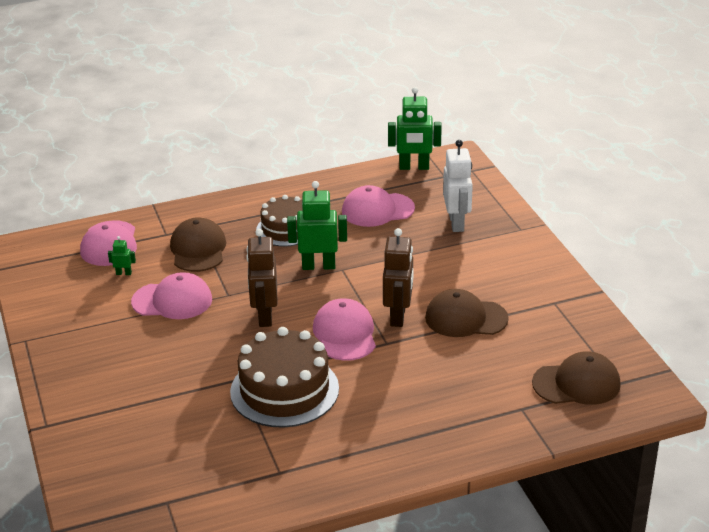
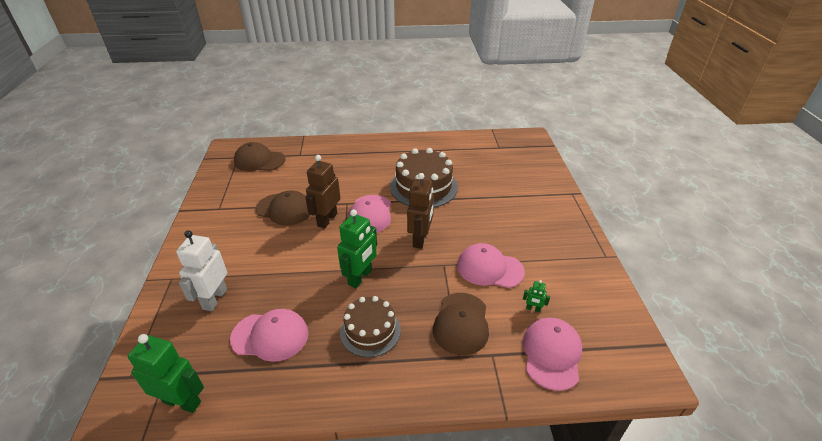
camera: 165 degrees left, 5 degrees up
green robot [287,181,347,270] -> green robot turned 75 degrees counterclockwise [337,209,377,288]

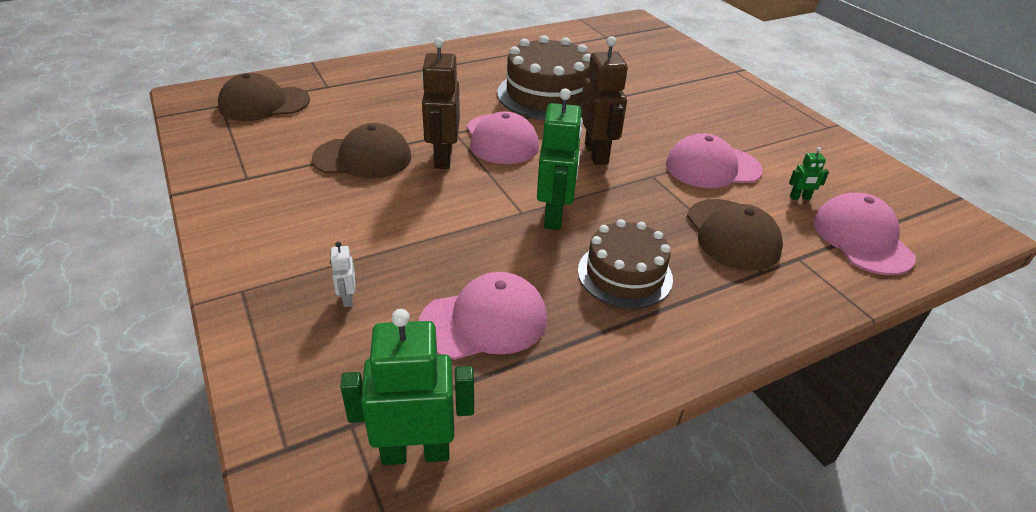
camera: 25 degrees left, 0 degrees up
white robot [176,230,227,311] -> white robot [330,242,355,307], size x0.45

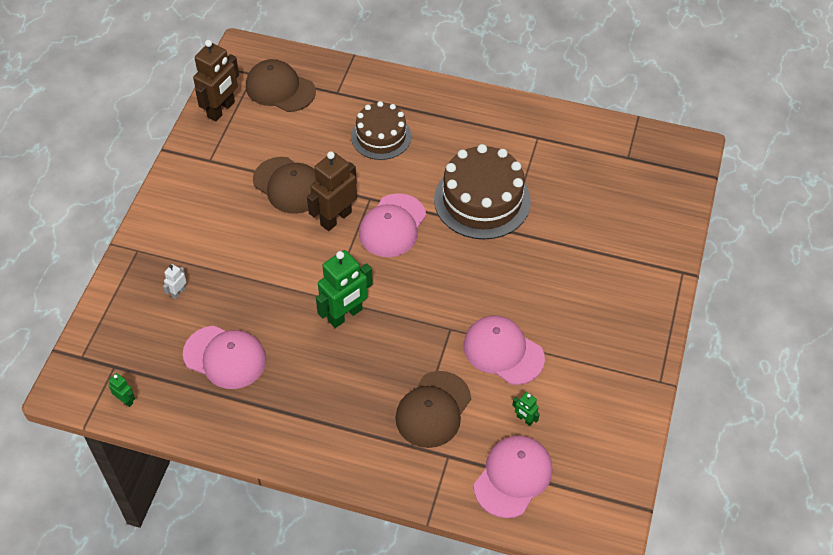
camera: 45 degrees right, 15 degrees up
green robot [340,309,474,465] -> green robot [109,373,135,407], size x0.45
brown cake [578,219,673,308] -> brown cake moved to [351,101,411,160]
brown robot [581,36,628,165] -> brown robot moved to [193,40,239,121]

...

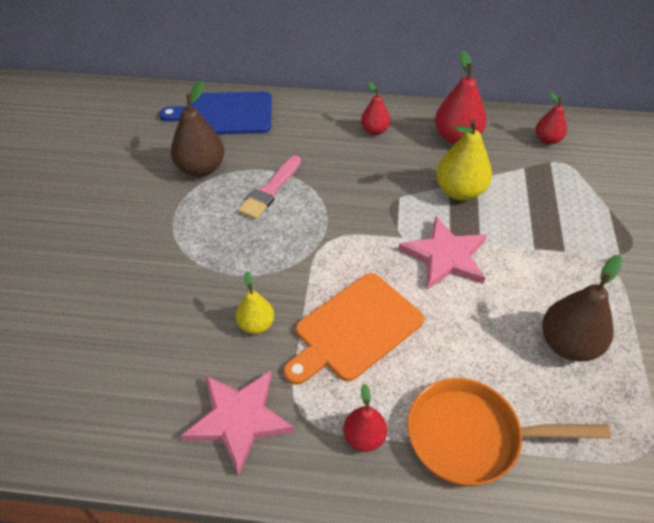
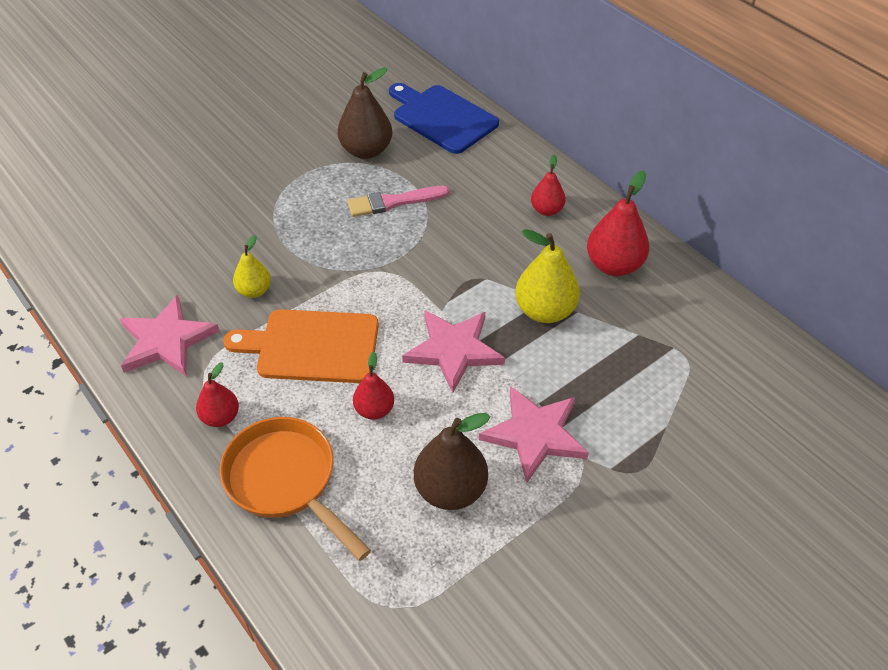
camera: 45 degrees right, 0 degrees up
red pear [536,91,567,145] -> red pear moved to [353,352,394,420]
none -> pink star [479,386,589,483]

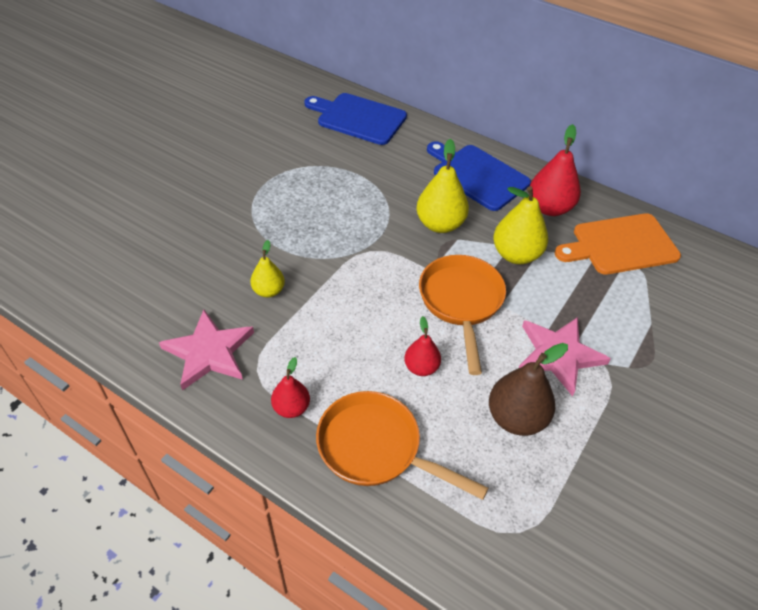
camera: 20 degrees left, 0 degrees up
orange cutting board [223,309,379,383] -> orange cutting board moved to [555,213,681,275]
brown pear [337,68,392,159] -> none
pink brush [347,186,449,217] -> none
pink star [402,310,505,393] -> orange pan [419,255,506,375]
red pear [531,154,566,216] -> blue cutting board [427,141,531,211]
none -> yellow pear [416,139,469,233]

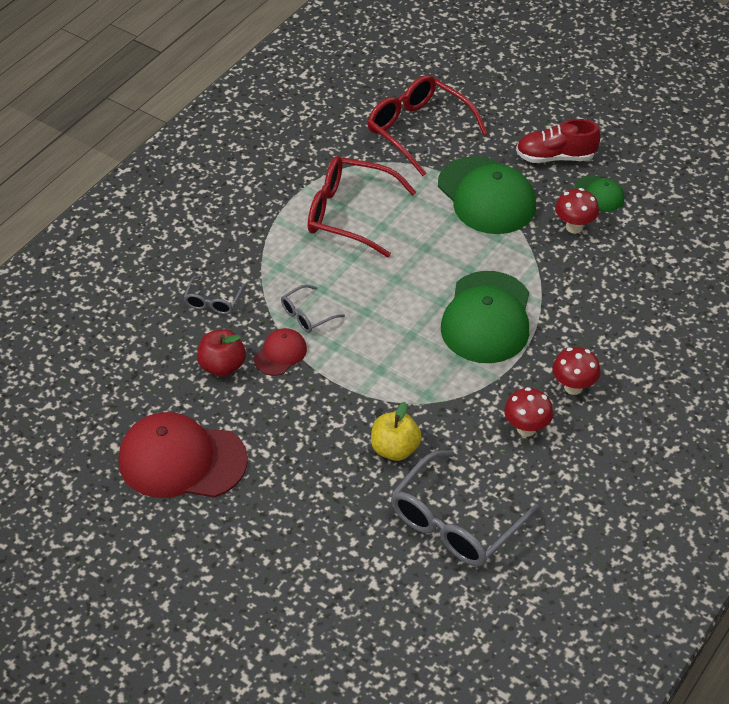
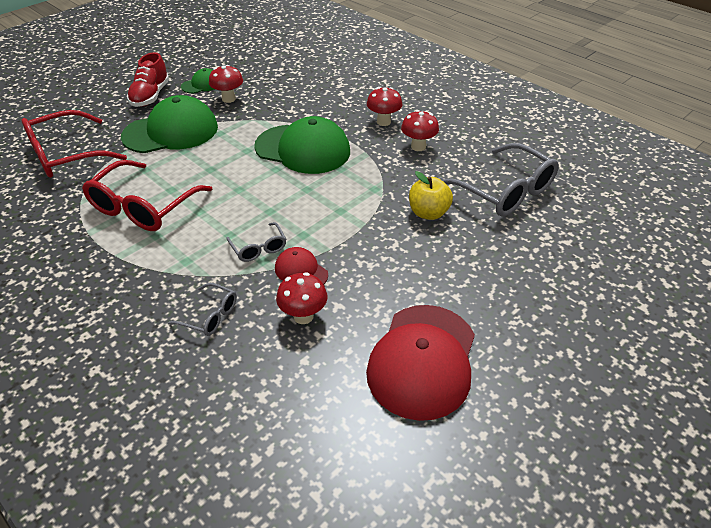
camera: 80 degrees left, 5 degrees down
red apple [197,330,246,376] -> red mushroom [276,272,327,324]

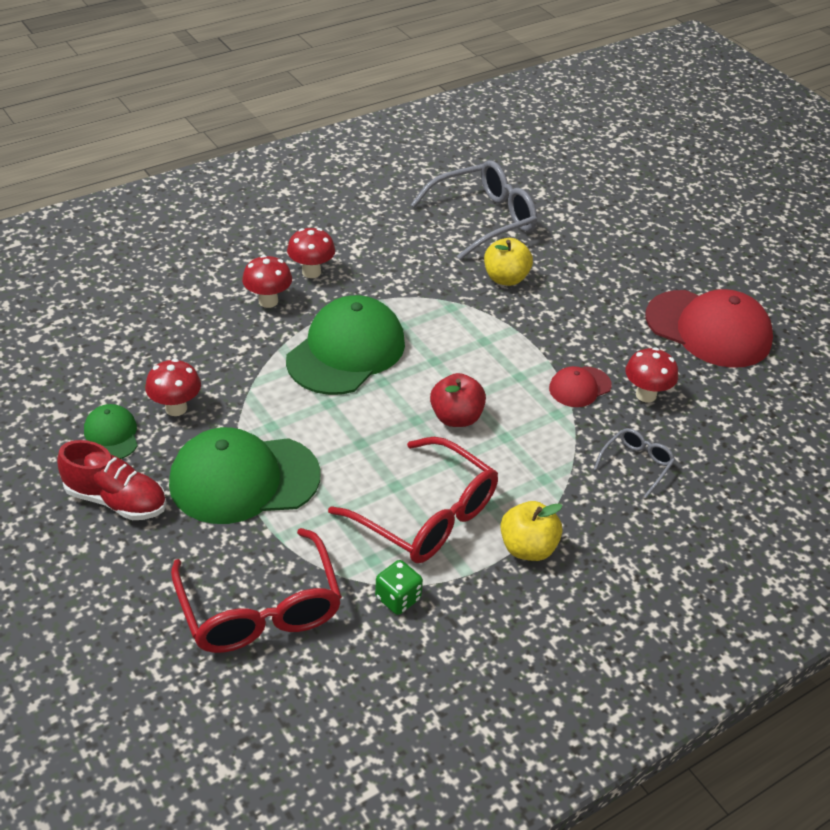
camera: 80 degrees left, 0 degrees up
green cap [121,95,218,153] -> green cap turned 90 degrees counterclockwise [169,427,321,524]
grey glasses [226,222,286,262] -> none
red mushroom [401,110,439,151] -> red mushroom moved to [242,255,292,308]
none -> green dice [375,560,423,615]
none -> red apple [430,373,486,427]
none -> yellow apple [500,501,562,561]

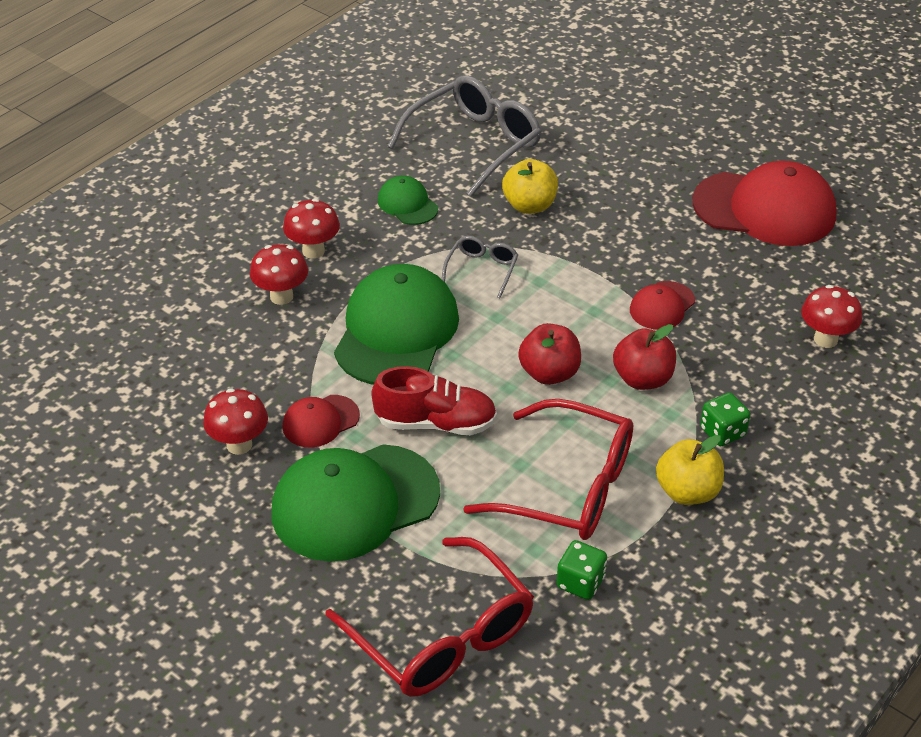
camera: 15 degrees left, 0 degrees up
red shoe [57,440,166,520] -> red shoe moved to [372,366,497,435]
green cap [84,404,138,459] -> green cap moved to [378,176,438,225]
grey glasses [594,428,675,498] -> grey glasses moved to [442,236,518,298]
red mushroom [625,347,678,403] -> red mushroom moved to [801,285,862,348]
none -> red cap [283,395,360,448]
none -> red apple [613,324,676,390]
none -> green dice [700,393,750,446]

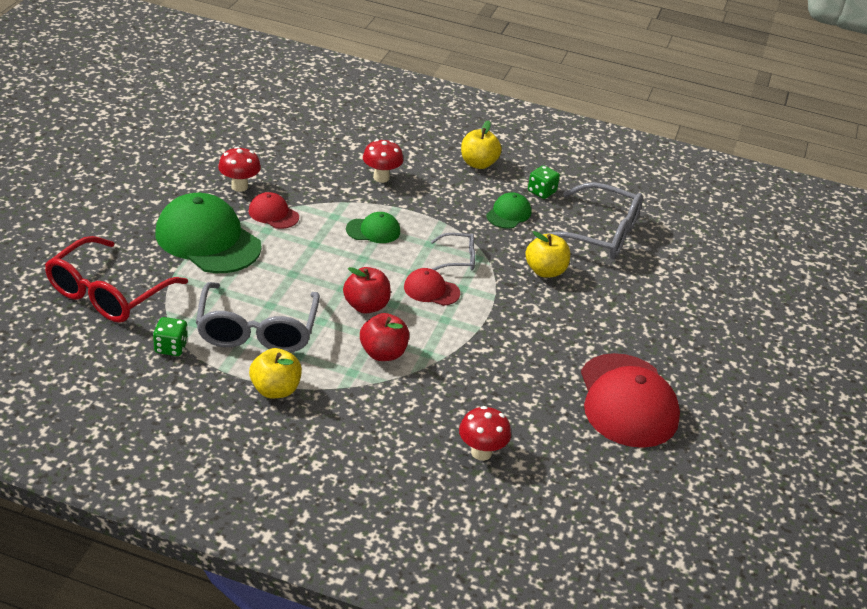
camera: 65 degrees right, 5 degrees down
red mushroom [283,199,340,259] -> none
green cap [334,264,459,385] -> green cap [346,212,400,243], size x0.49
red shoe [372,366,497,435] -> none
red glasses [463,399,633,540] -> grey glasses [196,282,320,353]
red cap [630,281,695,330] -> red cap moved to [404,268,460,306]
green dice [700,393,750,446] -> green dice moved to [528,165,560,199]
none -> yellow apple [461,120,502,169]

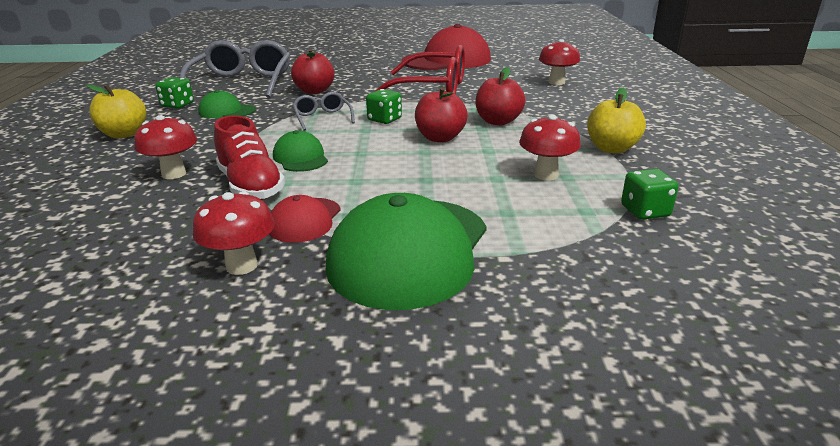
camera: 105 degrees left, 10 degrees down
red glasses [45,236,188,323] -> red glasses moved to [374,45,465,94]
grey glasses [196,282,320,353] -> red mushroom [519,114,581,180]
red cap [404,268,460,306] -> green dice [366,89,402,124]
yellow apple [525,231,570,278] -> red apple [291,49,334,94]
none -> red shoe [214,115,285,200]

What to produce:
An exact copy of the lines above from the one with "red mushroom [401,110,439,151]" up to and including the one with "red glasses [463,399,633,540]" is required; reproduce only those lines, omitting all pictures.

Output of the task:
red mushroom [401,110,439,151] -> red mushroom moved to [242,255,292,308]
none -> green dice [375,560,423,615]
none -> red apple [430,373,486,427]
none -> yellow apple [500,501,562,561]

camera: 15 degrees left, 0 degrees up
red shoe [57,440,166,520] -> red shoe moved to [372,366,497,435]
green cap [84,404,138,459] -> green cap moved to [378,176,438,225]
grey glasses [594,428,675,498] -> grey glasses moved to [442,236,518,298]
red mushroom [625,347,678,403] -> red mushroom moved to [801,285,862,348]
none -> red cap [283,395,360,448]
none -> red apple [613,324,676,390]
none -> green dice [700,393,750,446]

camera: 65 degrees right, 5 degrees down
red mushroom [283,199,340,259] -> none
green cap [334,264,459,385] -> green cap [346,212,400,243], size x0.49
red shoe [372,366,497,435] -> none
red glasses [463,399,633,540] -> grey glasses [196,282,320,353]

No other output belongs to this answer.